**WHAT TO DO**
Go to the line with "red apple: [381,446,462,525]" in the records below, then output it and each following line exactly, up to and including the line with "black dice: [126,275,158,312]". Skip pictures and add nothing.

===== RECORDS SHOWN =====

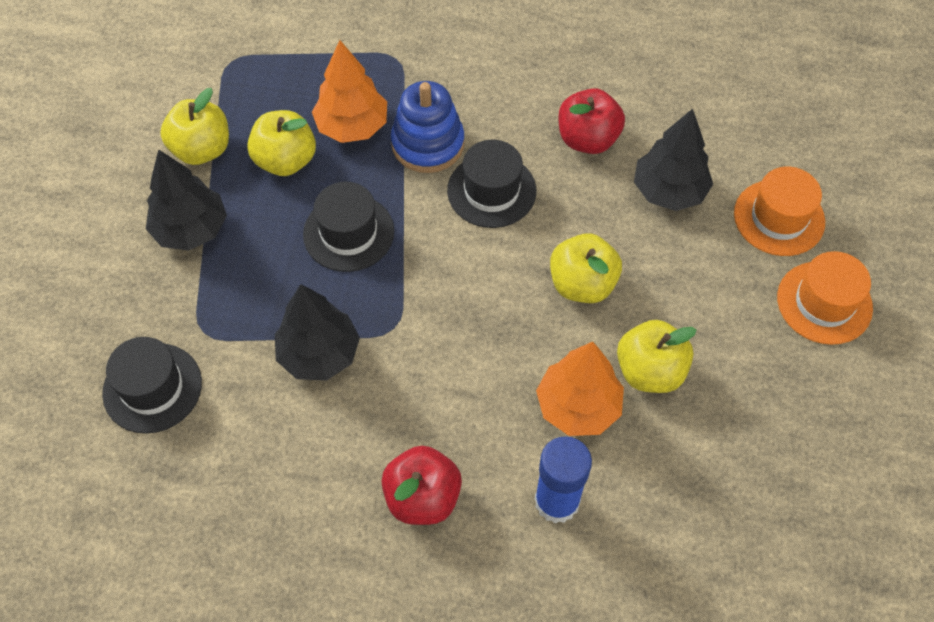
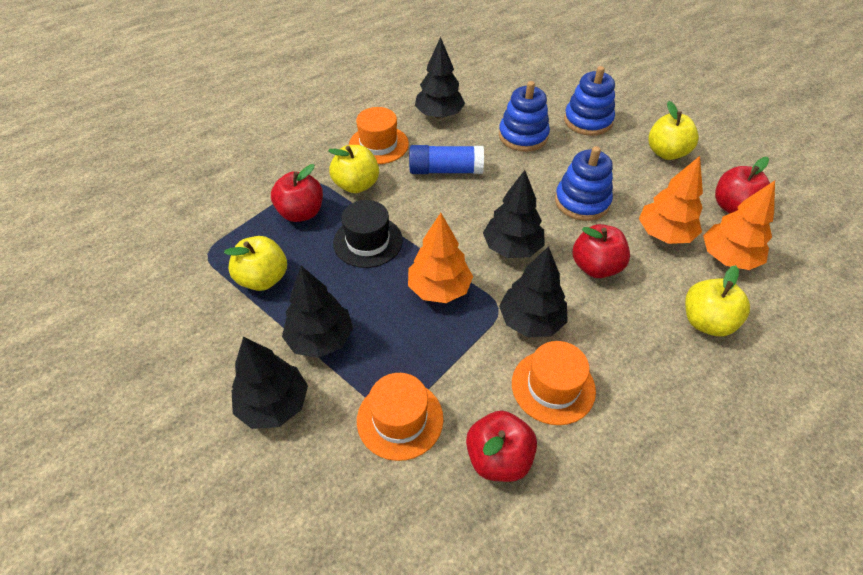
black hat: [102,337,202,434] [303,182,394,272] [447,140,536,228] = 3 -> [333,200,403,268] = 1
black tree: [146,150,227,251] [275,284,360,381] [634,108,713,211] = 3 -> [232,337,308,429] [282,266,353,358] [415,37,465,119] [483,170,544,258] [499,246,568,337] = 5
blue stacking toy: [391,81,464,173] = 1 -> [499,81,550,152] [555,146,613,221] [564,66,615,136] = 3
orange hat: [734,167,825,256] [777,251,873,345] = 2 -> [349,107,409,164] [357,373,444,461] [512,341,596,425] = 3
orange tree: [312,40,387,143] [536,342,624,436] = 2 -> [408,213,473,303] [639,156,703,244] [703,180,775,270] = 3
red apple: [381,446,462,525] [558,88,625,154] = 2 -> [271,164,323,222] [466,411,537,482] [573,224,630,278] [715,157,770,213] = 4

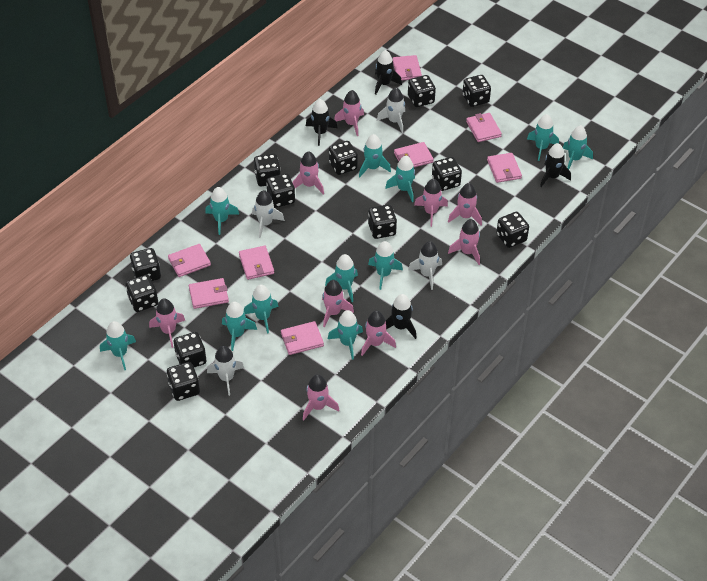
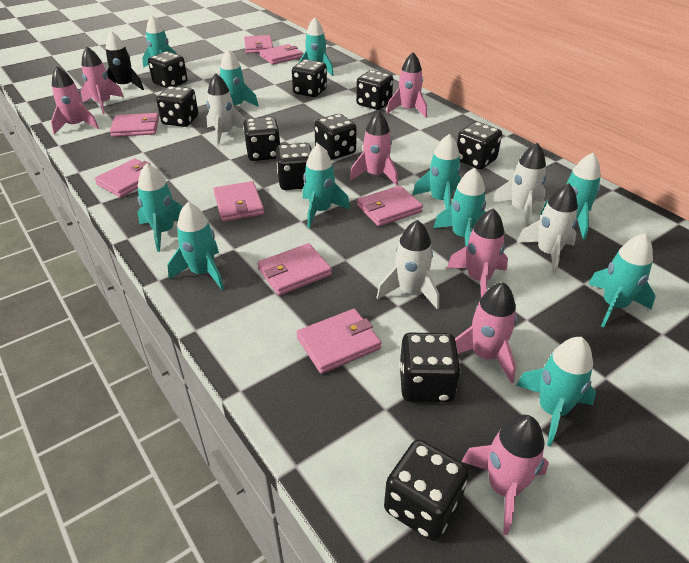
black dice: [126,275,158,312] [130,248,161,281] [167,362,200,401] [174,332,206,367] [254,154,281,187] [266,173,295,208] [329,141,358,175] [368,205,397,239] [408,75,436,107] [432,157,462,191] [462,75,491,107] [496,212,529,248] = 12 -> [148,51,188,88] [156,86,198,127] [243,117,280,161] [276,143,312,190] [292,59,327,97] [314,114,357,160] [356,70,393,110] [384,439,469,541] [399,333,460,402] [457,122,502,169] = 10
black rocket: [306,99,337,146] [375,50,402,95] [385,294,417,339] [540,143,571,187] = 4 -> [106,31,144,90] = 1
pink rocket: [149,298,185,348] [292,151,324,195] [303,374,339,420] [322,280,354,327] [334,90,364,136] [361,311,396,356] [414,179,448,227] [448,183,482,225] [448,219,480,265] = 9 -> [51,66,99,135] [81,47,124,114] [350,111,398,186] [386,52,427,118] [447,208,508,298] [455,282,517,383] [461,415,549,535] = 7

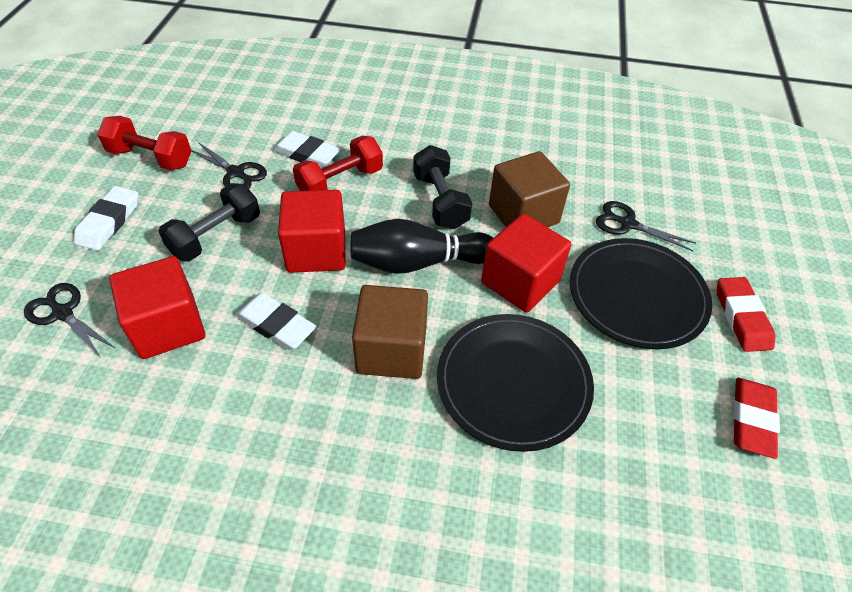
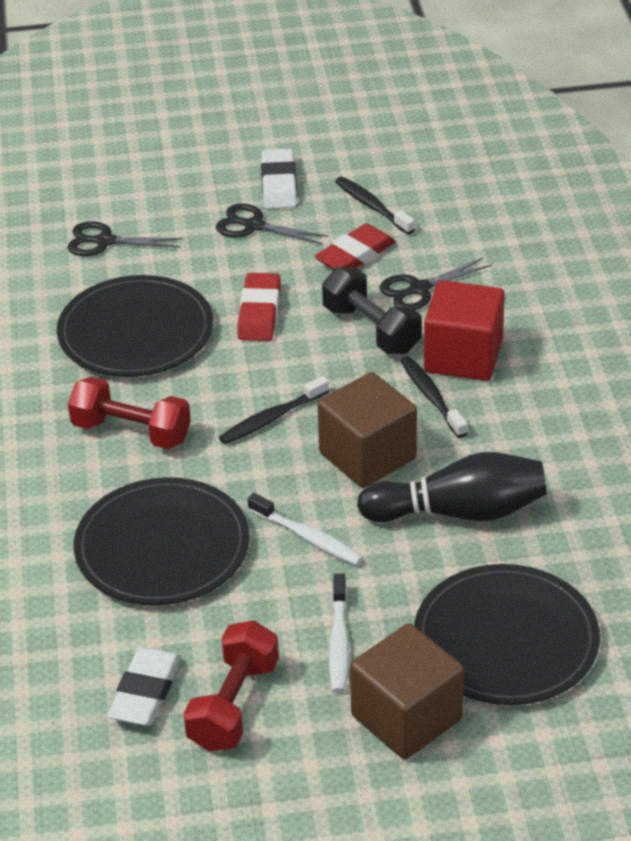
black dumbbell: [159,183,260,262] [413,145,472,229] = 2 -> [322,267,422,354] = 1
black plate: [437,314,594,452] [570,238,712,349] = 2 -> [57,275,213,377] [74,477,250,605] [414,564,600,705] = 3
black toothbrush: none = 0 -> [219,376,329,444] [335,177,415,234] [400,356,468,438] = 3
red cube: [109,256,205,359] [278,190,345,273] [481,214,571,313] = 3 -> [424,280,505,381] = 1
white eraser: [74,186,138,251] [235,293,316,350] [273,131,341,168] = 3 -> [107,647,181,726] [261,148,297,209] = 2
white toothbrush: none = 0 -> [247,493,363,566] [329,573,349,693] = 2

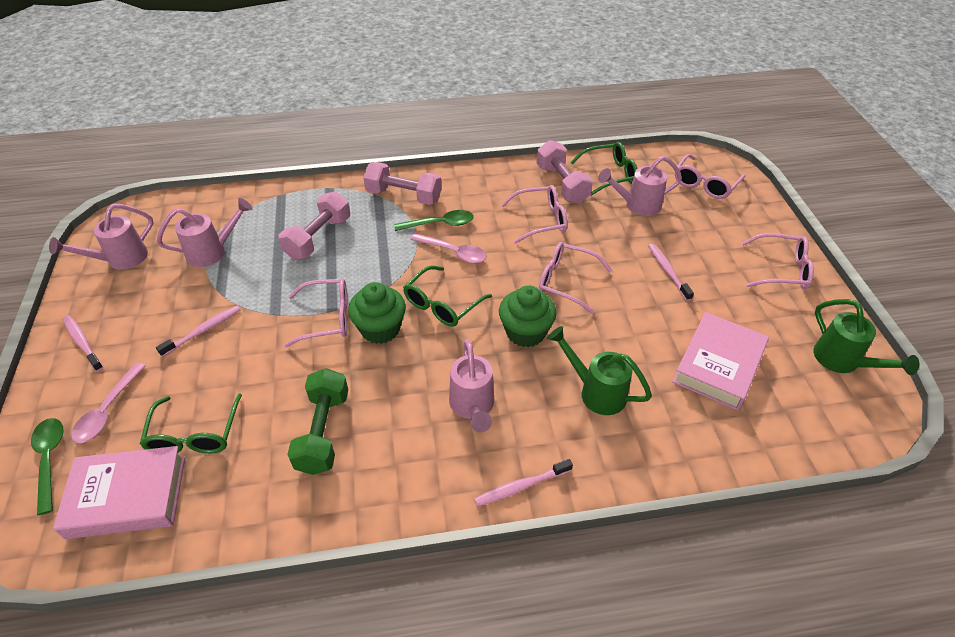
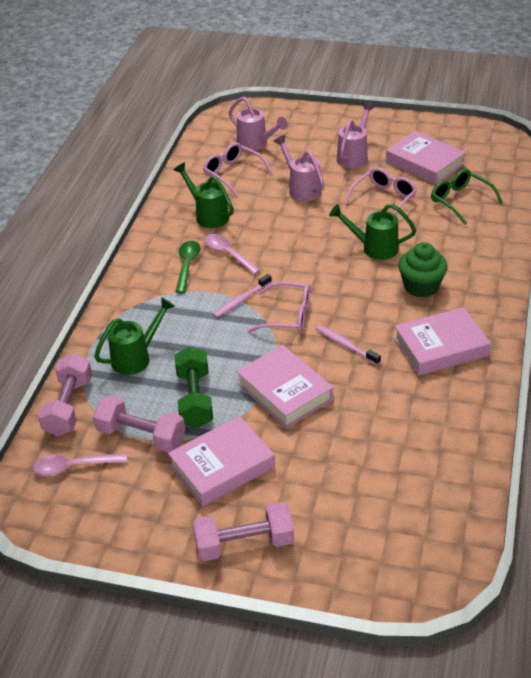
green cupcake: [348,282,406,344] [499,286,556,347] = 2 -> [398,242,448,298] = 1
green glasses: [140,393,242,453] [403,265,492,327] [570,142,638,196] = 3 -> [431,169,503,225] = 1
green spoon: [31,418,64,515] [394,210,474,231] = 2 -> [176,241,200,294] = 1
green watering can: [547,326,652,415] [813,299,919,375] = 2 -> [94,297,175,375] [174,162,234,228] [329,204,416,260] = 3
pink book: [53,446,185,539] [672,312,769,411] = 2 -> [168,416,275,506] [236,345,333,428] [386,131,466,185] [394,307,491,376] = 4
pink glasses: [284,278,347,347] [501,185,567,243] [539,242,612,314] [675,154,745,199] [742,233,814,289] = 5 -> [203,142,272,195] [247,282,310,333] [344,167,417,215] = 3
pink toothbrush: [63,315,103,371] [156,306,240,357] [474,459,573,507] [648,244,694,301] = 4 -> [213,274,272,318] [316,325,381,365] = 2
pink watering can: [49,204,153,269] [157,198,253,267] [449,339,494,432] [598,156,682,216] = 4 -> [229,97,288,151] [273,135,324,201] [337,102,375,169] = 3

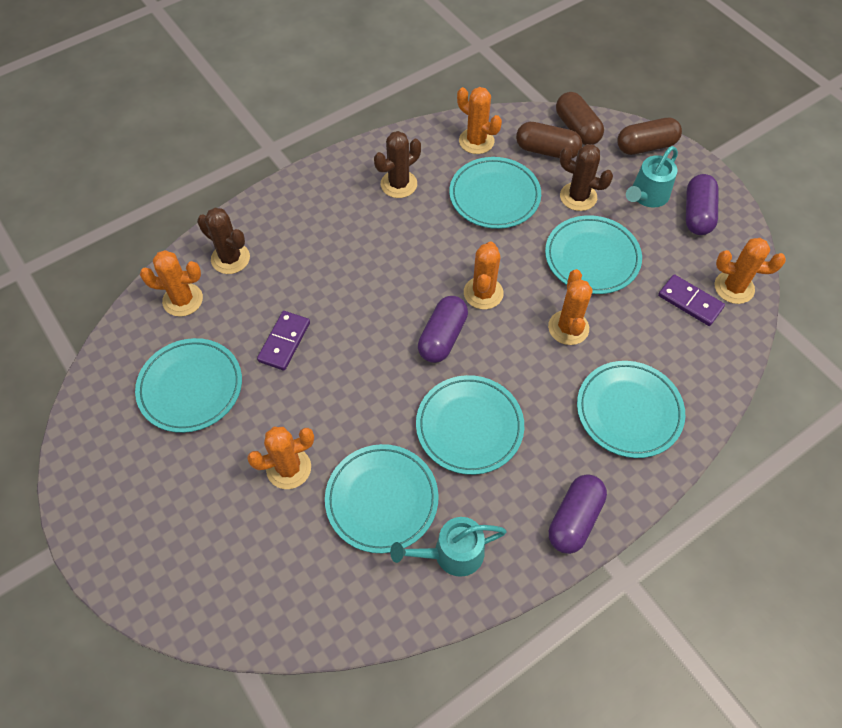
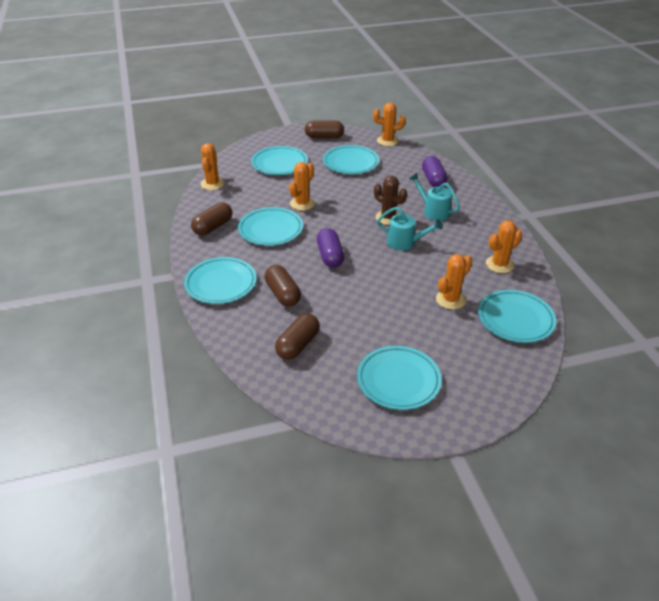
brown cactus: [197,208,250,274] [374,131,421,198] [560,144,613,211] = 3 -> [374,176,407,225] = 1
brown capsule: [516,122,582,158] [556,92,604,145] [617,117,682,155] = 3 -> [191,202,232,235] [265,265,301,307] [275,313,320,360] [305,121,344,138] = 4
orange cactus: [140,250,203,317] [247,427,314,489] [457,87,502,154] [464,241,504,310] [548,269,593,345] [715,238,786,304] = 6 -> [201,143,225,190] [289,162,315,211] [373,103,405,146] [436,254,472,310] [486,220,522,273] = 5
purple capsule: [418,296,468,363] [549,474,607,554] [686,174,719,235] = 3 -> [317,228,344,267] [422,156,448,187] = 2
purple domino: [257,311,310,371] [658,274,725,326] = 2 -> none = 0

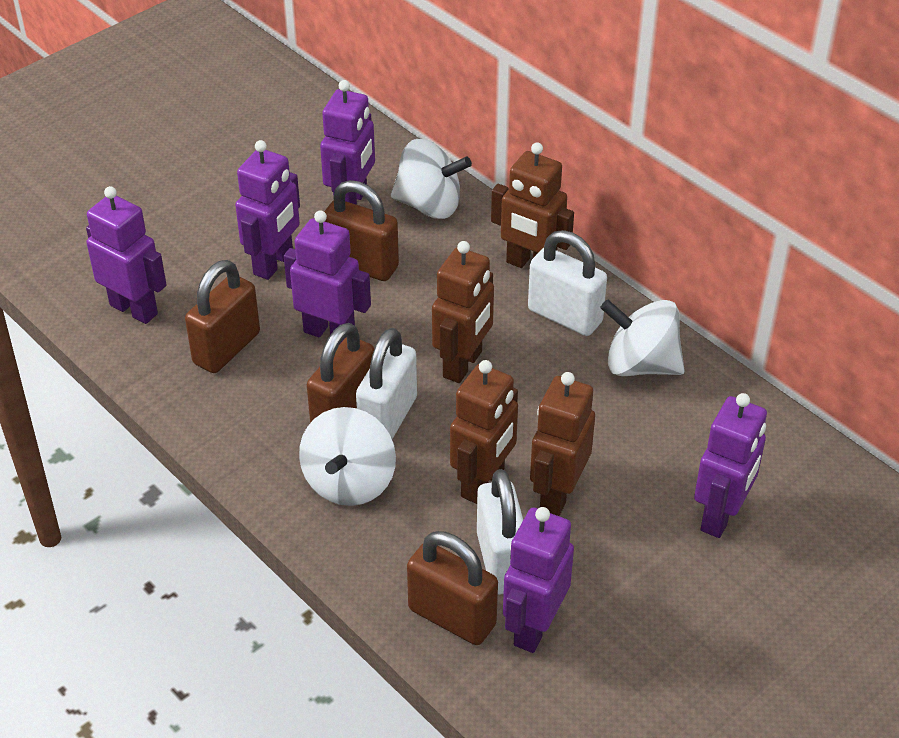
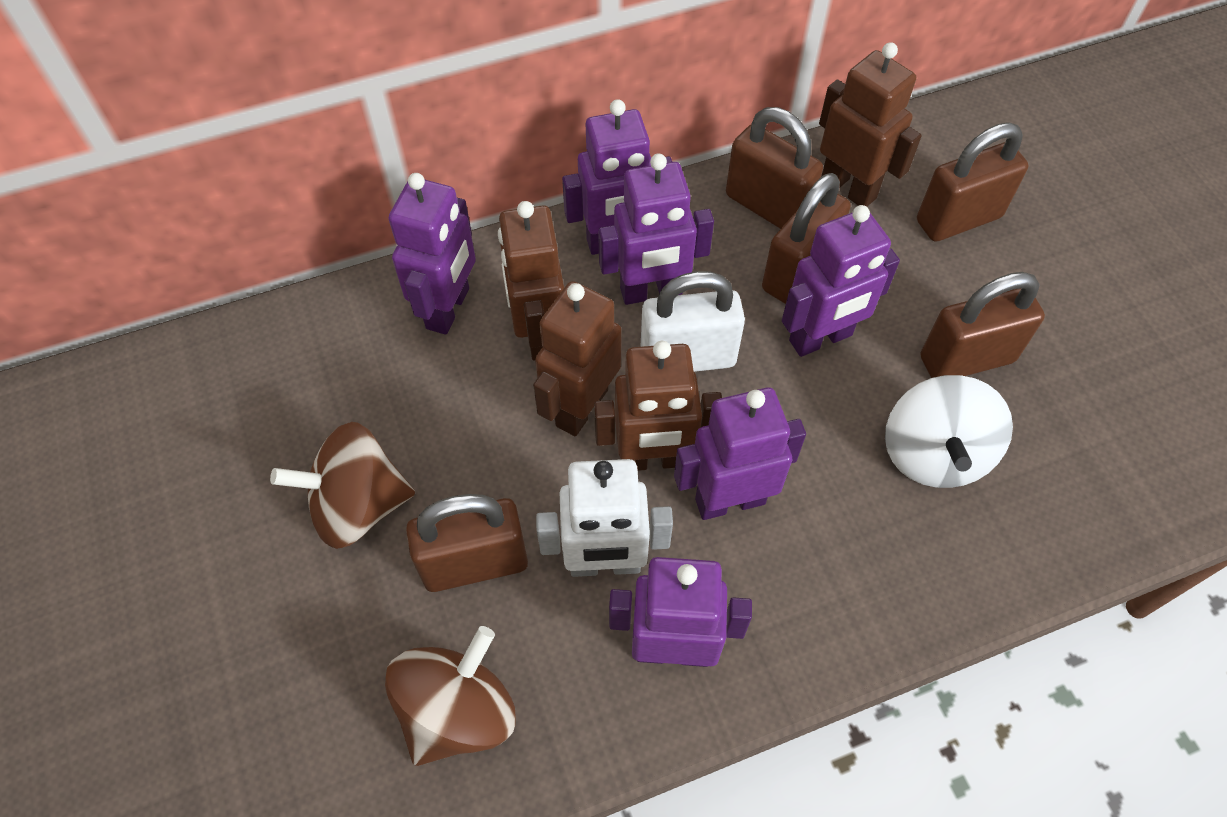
brown padlock: [185,260,260,373] [307,323,374,423] [324,180,399,281] [407,531,498,645] = 4 -> [406,494,528,592] [726,107,823,229] [762,173,851,304] [917,122,1028,242] [920,272,1045,378] = 5
brown spinning top: none = 0 -> [270,422,415,549] [385,626,516,766] = 2
white padlock: [356,328,417,439] [477,469,523,595] [528,230,607,336] = 3 -> [640,271,745,372] = 1
white robot: none = 0 -> [536,459,673,577] = 1
white spinning top: [299,407,396,506] [391,139,472,219] [600,300,685,376] = 3 -> [885,375,1013,488] = 1

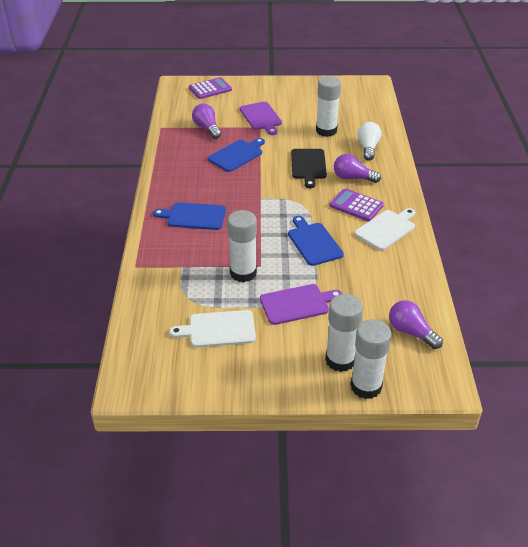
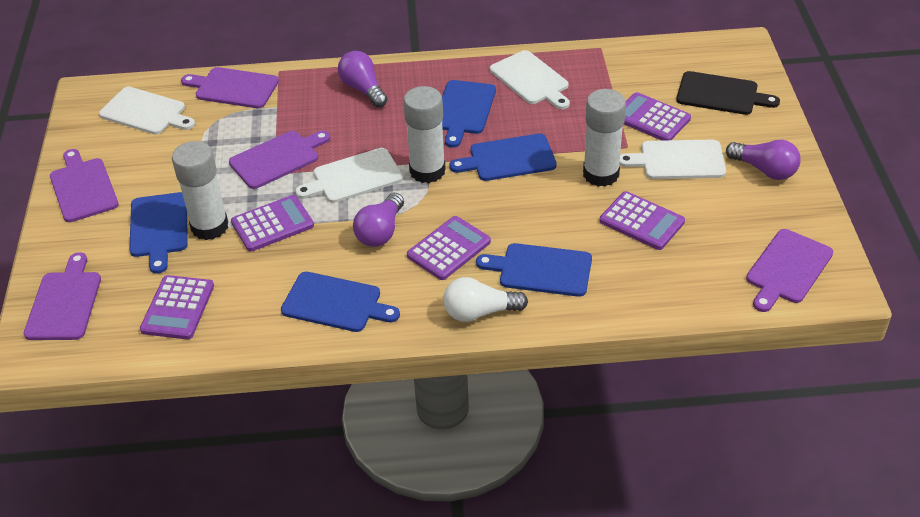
blue cutting board: [153,202,226,230] [208,138,265,172] [288,216,344,266] = 3 -> [129,192,188,274] [281,272,400,332] [442,80,496,148] [449,134,557,181] [476,243,592,297] = 5
purple calculator: [189,77,232,99] [330,188,384,221] = 2 -> [140,275,214,339] [231,195,314,252] [407,216,491,280] [600,191,685,250] [624,92,691,141] = 5
purple cutting board: [240,102,282,135] [260,284,342,325] = 2 -> [24,252,101,340] [50,149,119,222] [181,67,279,108] [229,131,330,189] [746,229,833,312] = 5
white cutting board: [169,310,256,347] [354,208,415,251] = 2 -> [99,87,195,135] [295,148,403,203] [490,50,570,109] [620,139,726,179] = 4
white glue stick: [227,210,257,282] [316,76,341,137] [325,294,363,372] [351,319,391,399] = 4 -> [172,141,228,240] [403,86,446,183] [583,89,626,187] = 3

=====

**RESPONSE FOR THIS EXERCISE**
red apple: [381,446,462,525] [558,88,625,154] = 2 -> [271,164,323,222] [466,411,537,482] [573,224,630,278] [715,157,770,213] = 4

black dice: [126,275,158,312] [130,248,161,281] [167,362,200,401] [174,332,206,367] [254,154,281,187] [266,173,295,208] [329,141,358,175] [368,205,397,239] [408,75,436,107] [432,157,462,191] [462,75,491,107] [496,212,529,248] = 12 -> [148,51,188,88] [156,86,198,127] [243,117,280,161] [276,143,312,190] [292,59,327,97] [314,114,357,160] [356,70,393,110] [384,439,469,541] [399,333,460,402] [457,122,502,169] = 10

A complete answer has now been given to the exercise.